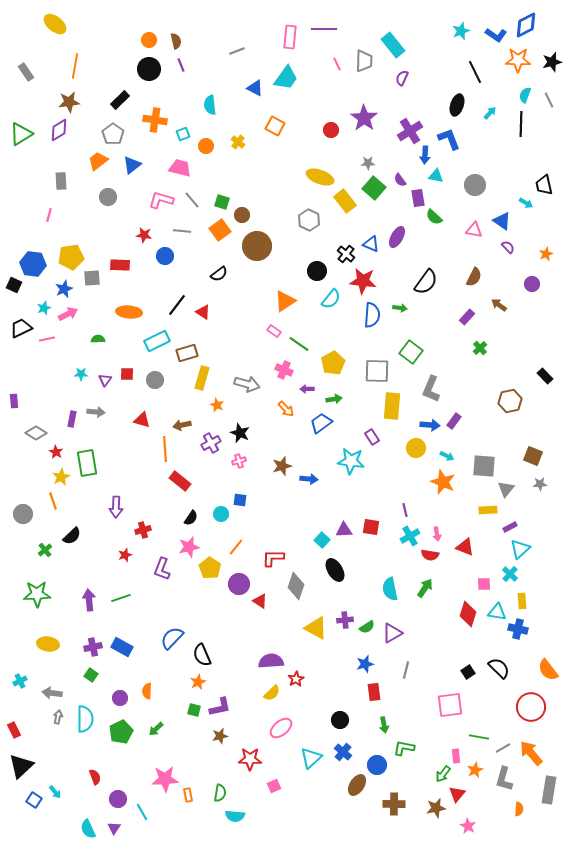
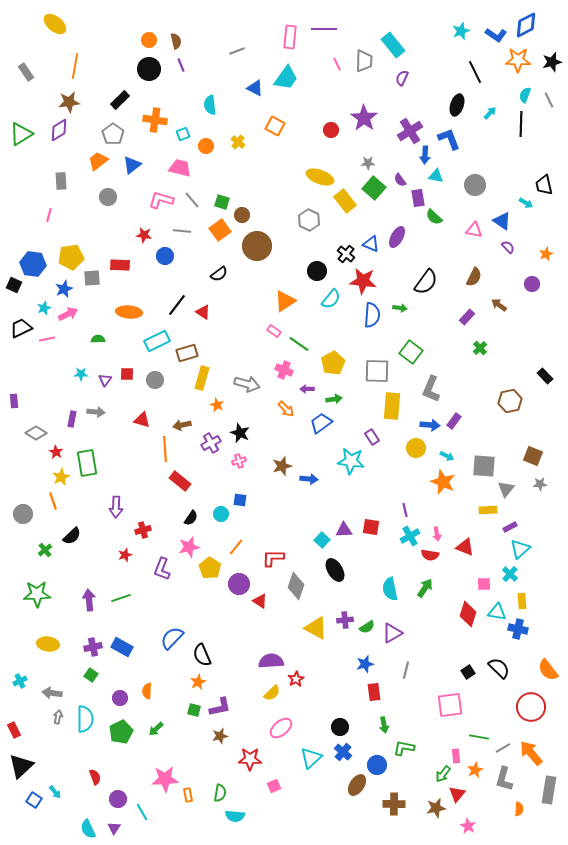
black circle at (340, 720): moved 7 px down
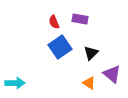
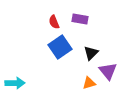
purple triangle: moved 4 px left, 3 px up; rotated 12 degrees clockwise
orange triangle: rotated 48 degrees counterclockwise
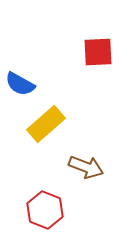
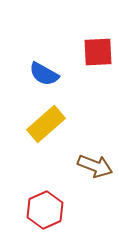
blue semicircle: moved 24 px right, 10 px up
brown arrow: moved 9 px right, 1 px up
red hexagon: rotated 15 degrees clockwise
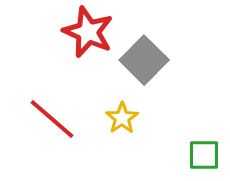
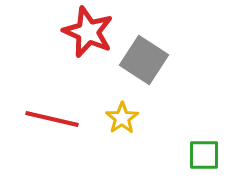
gray square: rotated 12 degrees counterclockwise
red line: rotated 28 degrees counterclockwise
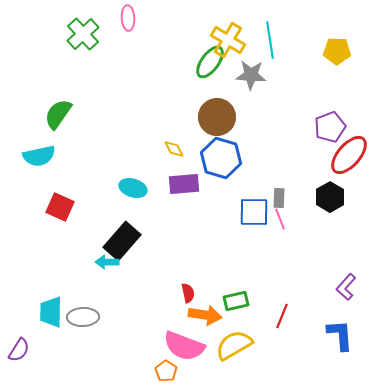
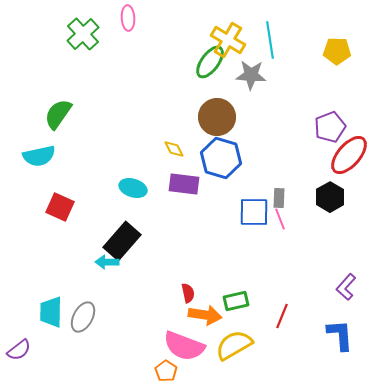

*Your objective*: Copy every line of text in the items above word for word, leaving out the pictures.

*The solution*:
black circle at (340, 720): moved 7 px down
purple triangle: moved 4 px left, 3 px up; rotated 12 degrees clockwise
orange triangle: rotated 48 degrees counterclockwise
blue semicircle: moved 24 px right, 10 px up
brown arrow: moved 9 px right, 1 px up
red hexagon: rotated 15 degrees clockwise
gray square: rotated 12 degrees counterclockwise
red line: rotated 28 degrees counterclockwise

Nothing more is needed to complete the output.